What needs to be done: The entries below should be quoted exactly, with no pictures carried over.

(Material provided Opens)

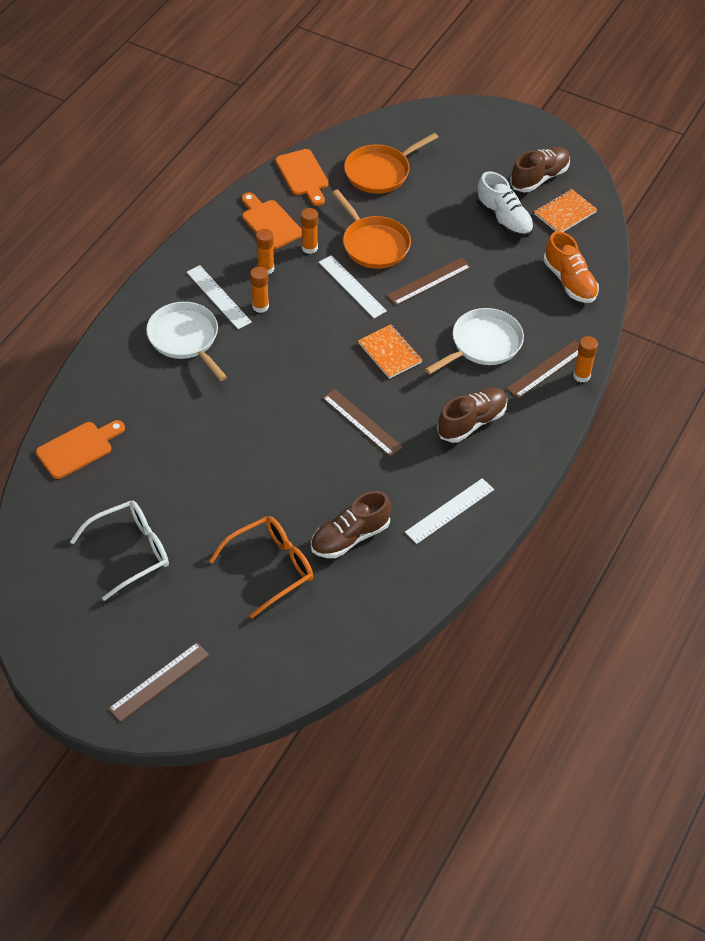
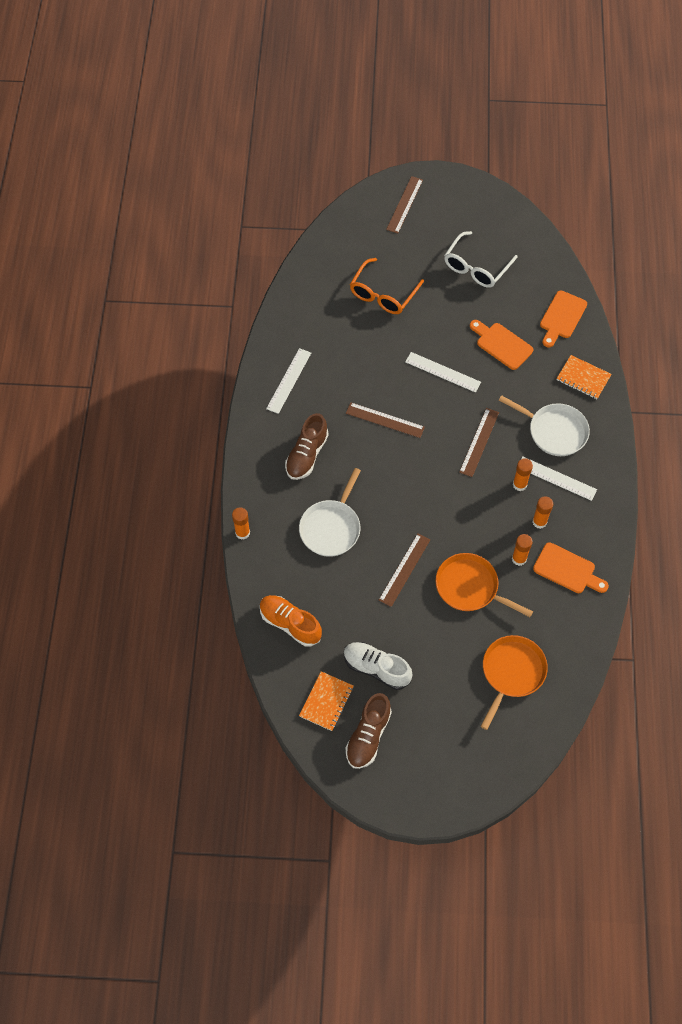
camera: 155 degrees right, 10 degrees up
orange cutting board [276,149,329,206] -> orange cutting board moved to [470,320,533,370]
brown shoe [311,491,391,558] -> none
white ruler [319,255,387,318] -> white ruler moved to [405,352,481,393]
orange notebook [358,324,422,379] -> orange notebook moved to [557,355,612,399]
brown ruler [506,340,579,399] -> brown ruler moved to [459,408,499,477]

(Material provided Closes)

Output for this task:
camera: 155 degrees right, 10 degrees up
orange cutting board [276,149,329,206] -> orange cutting board moved to [470,320,533,370]
brown shoe [311,491,391,558] -> none
white ruler [319,255,387,318] -> white ruler moved to [405,352,481,393]
orange notebook [358,324,422,379] -> orange notebook moved to [557,355,612,399]
brown ruler [506,340,579,399] -> brown ruler moved to [459,408,499,477]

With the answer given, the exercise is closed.